Collection entries:
━━━━━━━━━━
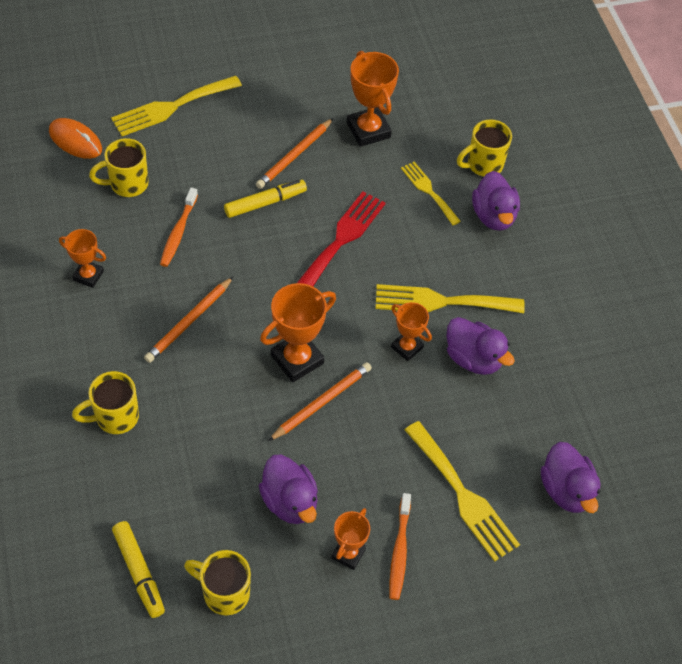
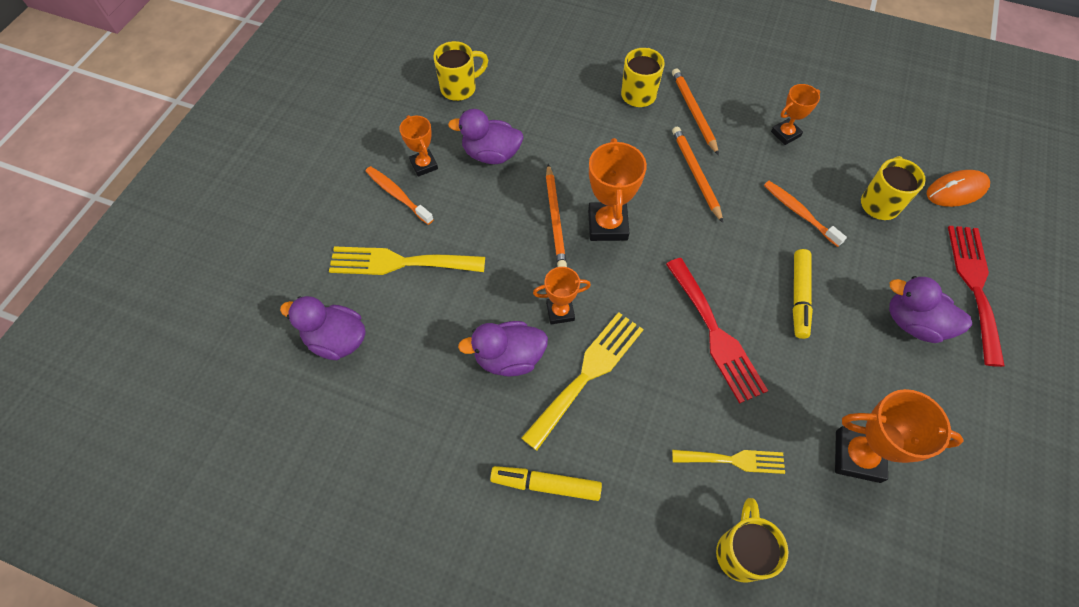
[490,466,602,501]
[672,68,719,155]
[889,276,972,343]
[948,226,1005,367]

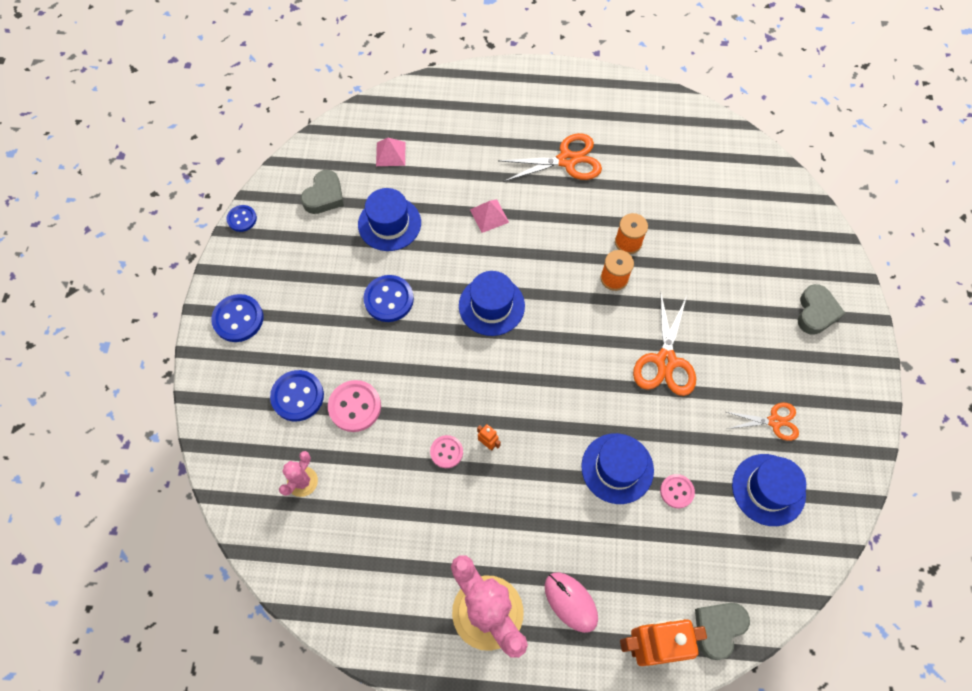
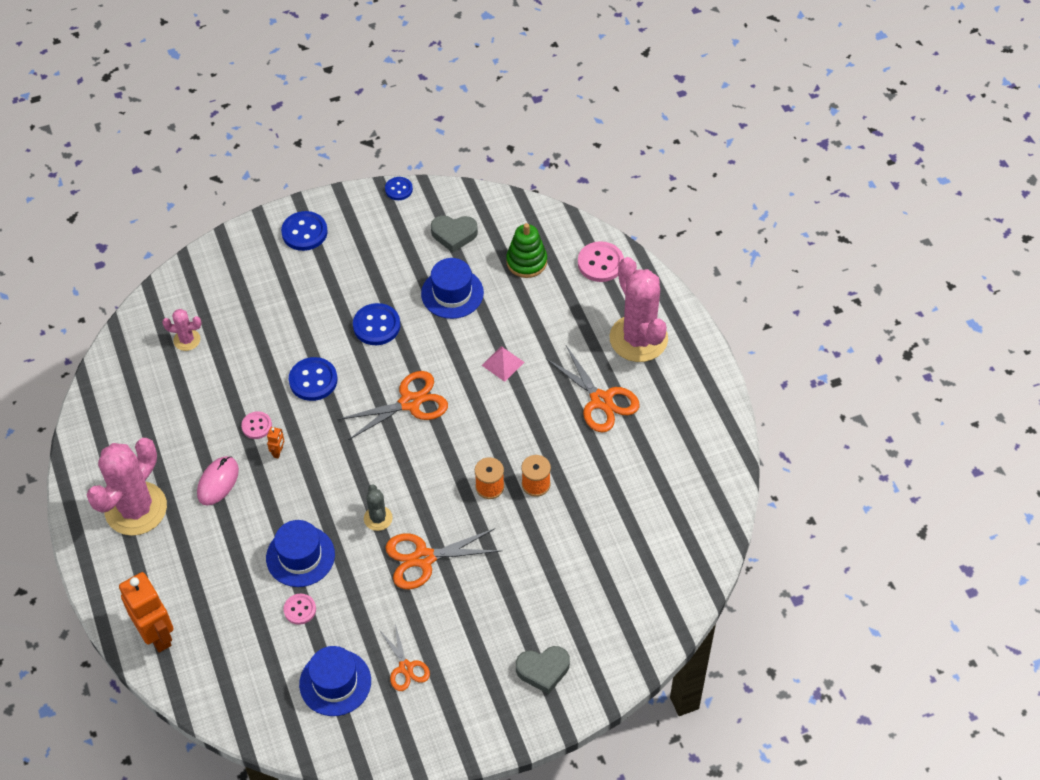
[197,456,239,506]
[289,357,338,401]
[337,371,448,440]
[364,485,393,531]
[506,223,547,278]
[578,241,624,282]
[610,257,668,362]
[695,603,750,660] (first image)

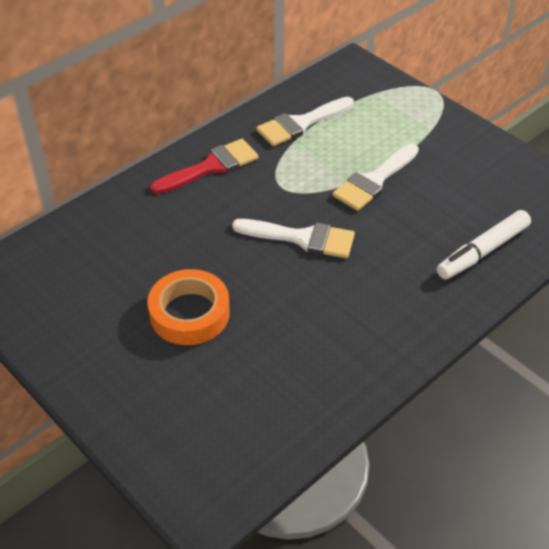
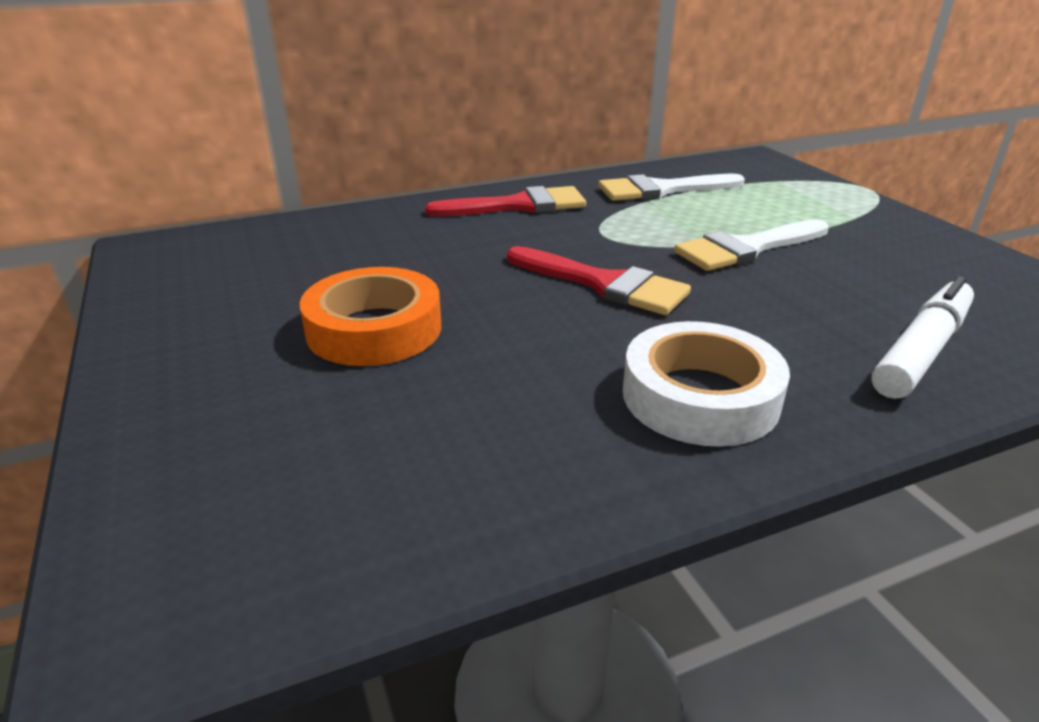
[507,246,691,315]
[623,321,790,447]
[871,277,974,399]

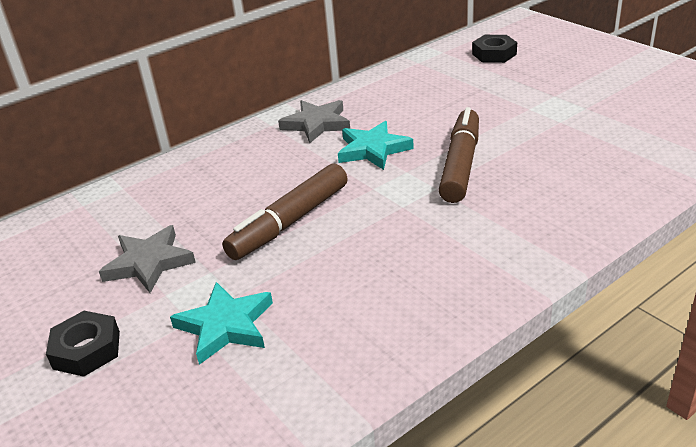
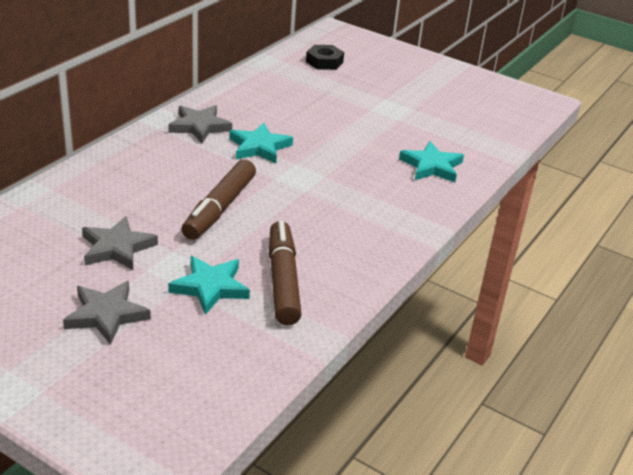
[63,281,151,345]
[269,221,302,325]
[399,141,464,183]

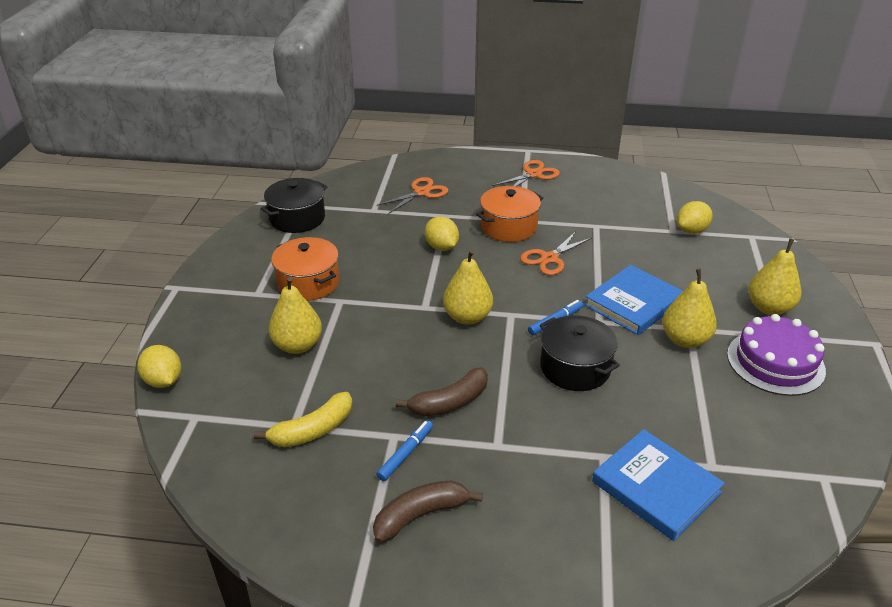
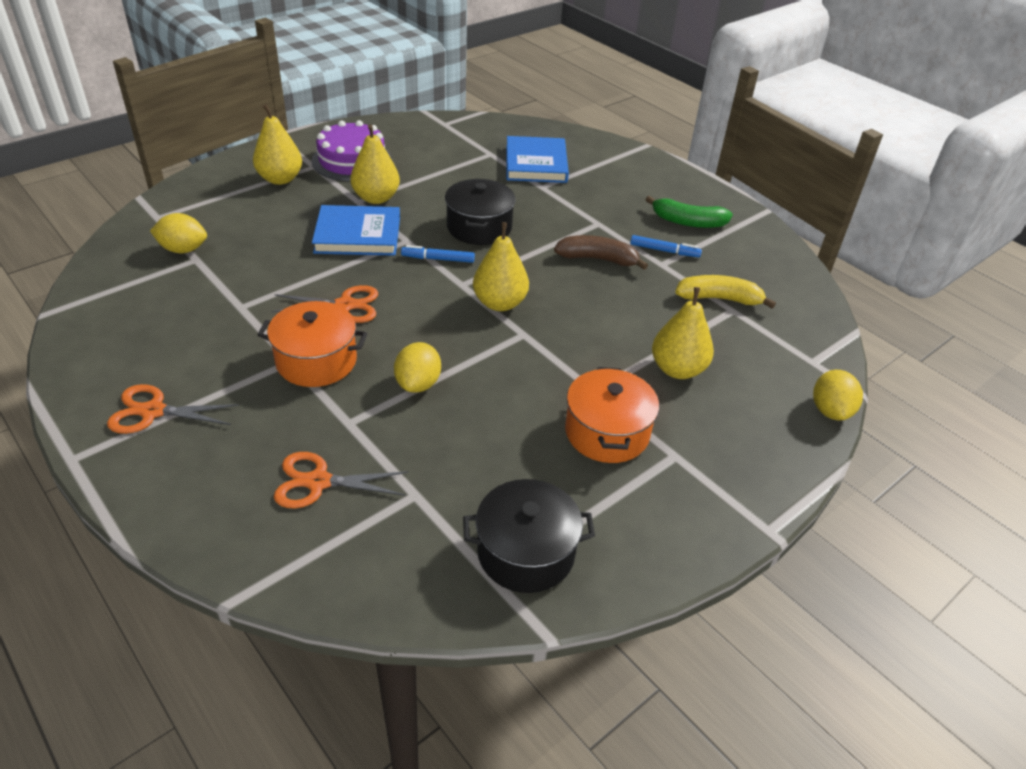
[630,235,702,257]
[645,196,733,228]

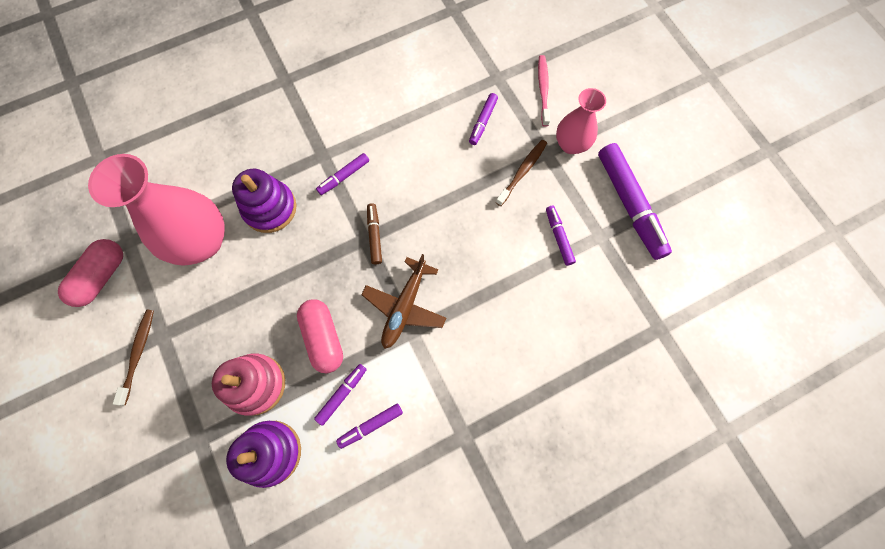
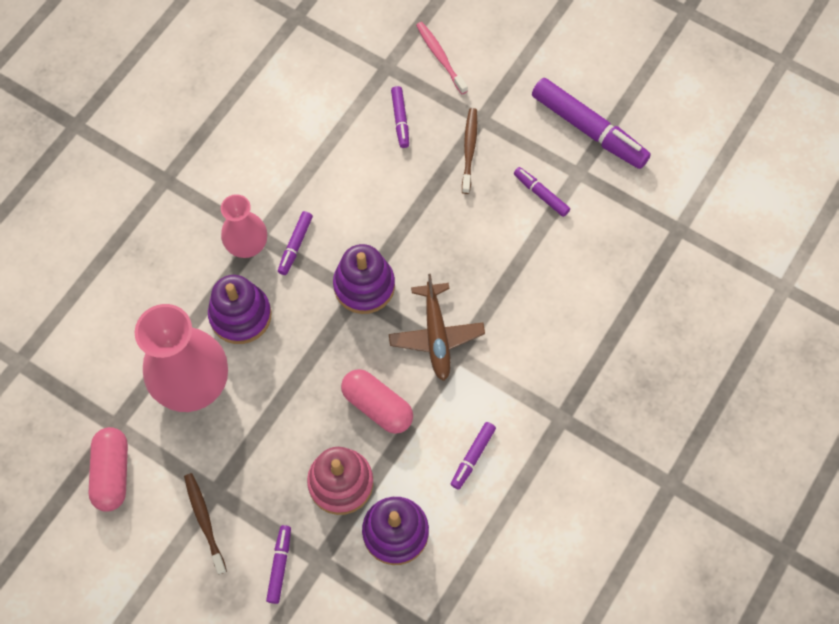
[221,194,267,258]
[266,525,291,604]
[333,244,395,314]

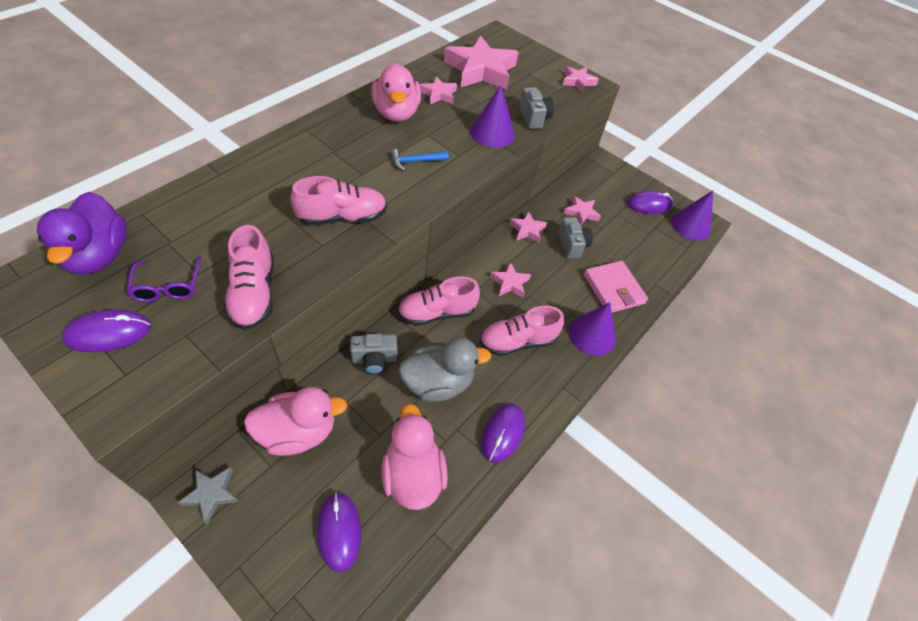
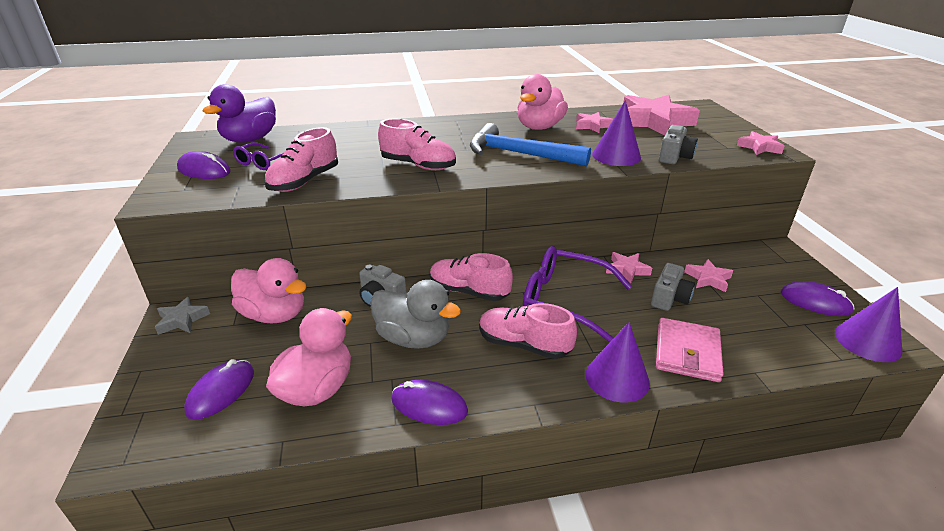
[391,380,468,425]
[470,123,591,167]
[523,246,632,342]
━━━━━━━━━━
Make an exact copy of the records above, with the pictures left out.

• Finished exercise:
[490,466,602,501]
[672,68,719,155]
[889,276,972,343]
[948,226,1005,367]

[197,456,239,506]
[289,357,338,401]
[337,371,448,440]
[364,485,393,531]
[506,223,547,278]
[578,241,624,282]
[610,257,668,362]
[695,603,750,660] (first image)

[507,246,691,315]
[623,321,790,447]
[871,277,974,399]

[63,281,151,345]
[269,221,302,325]
[399,141,464,183]

[630,235,702,257]
[645,196,733,228]

[221,194,267,258]
[266,525,291,604]
[333,244,395,314]

[391,380,468,425]
[470,123,591,167]
[523,246,632,342]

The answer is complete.